» WORK INSTRUCTION:
Go over the entries and report the lines where the word "white" occurs.

» RECORDS PROVIDED:

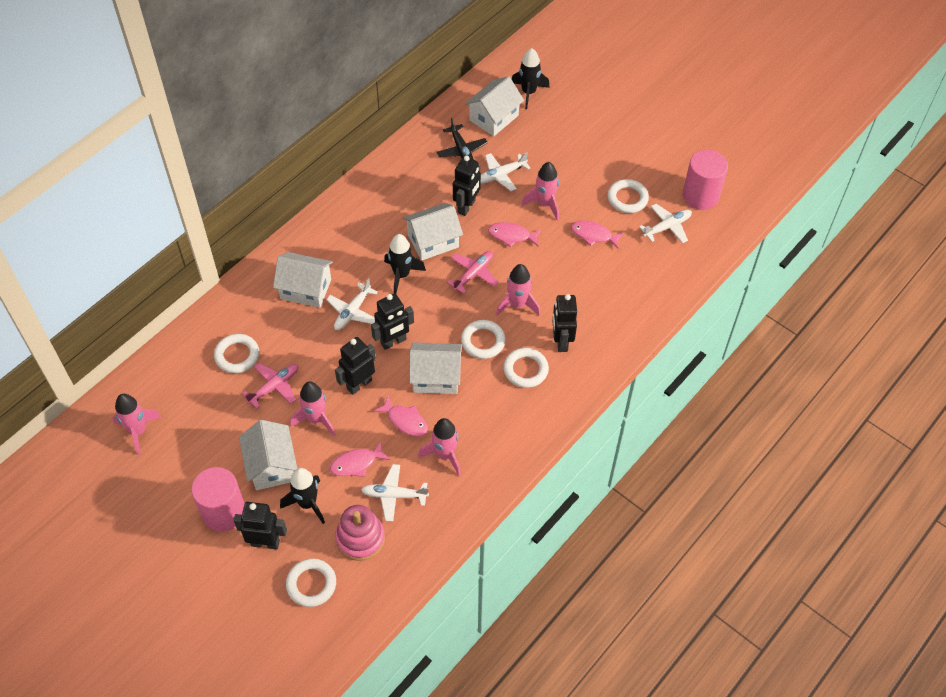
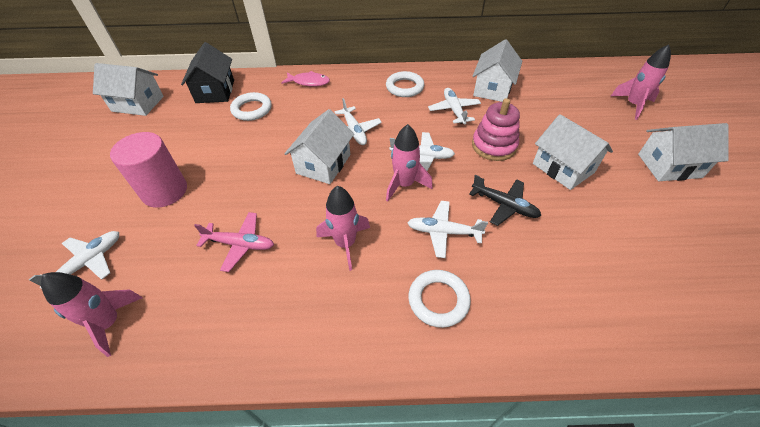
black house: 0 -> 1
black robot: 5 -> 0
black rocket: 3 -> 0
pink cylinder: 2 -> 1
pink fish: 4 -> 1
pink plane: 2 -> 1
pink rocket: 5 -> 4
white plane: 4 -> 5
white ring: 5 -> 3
* * *
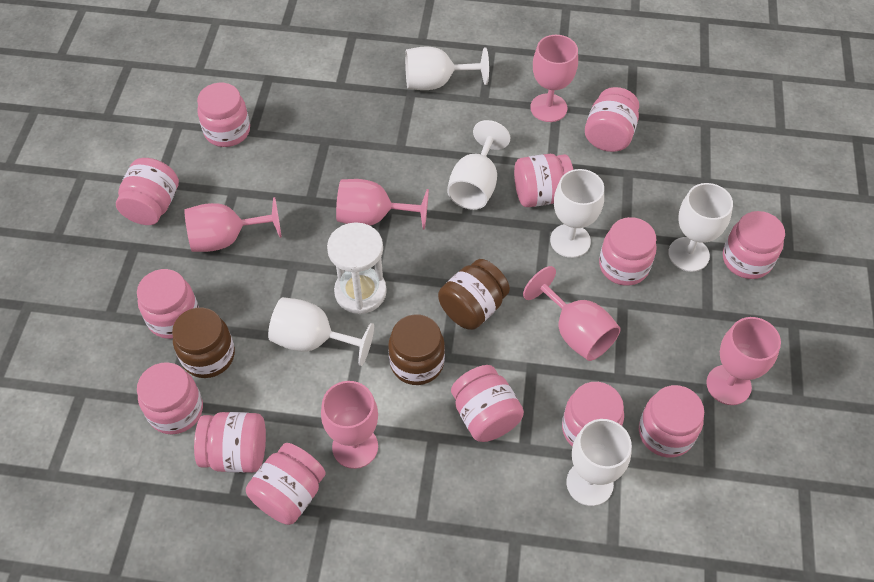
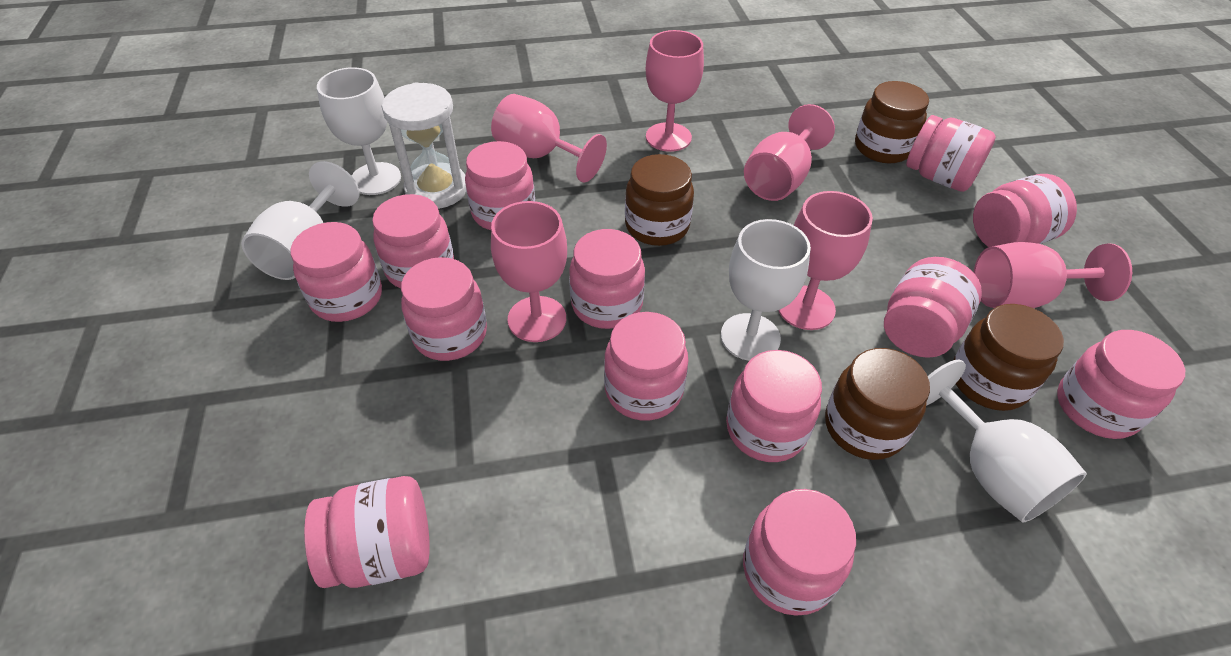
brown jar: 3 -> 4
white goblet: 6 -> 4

» COMPLETED EXERCISE:
white plane: 4 -> 5
white ring: 5 -> 3
white goblet: 6 -> 4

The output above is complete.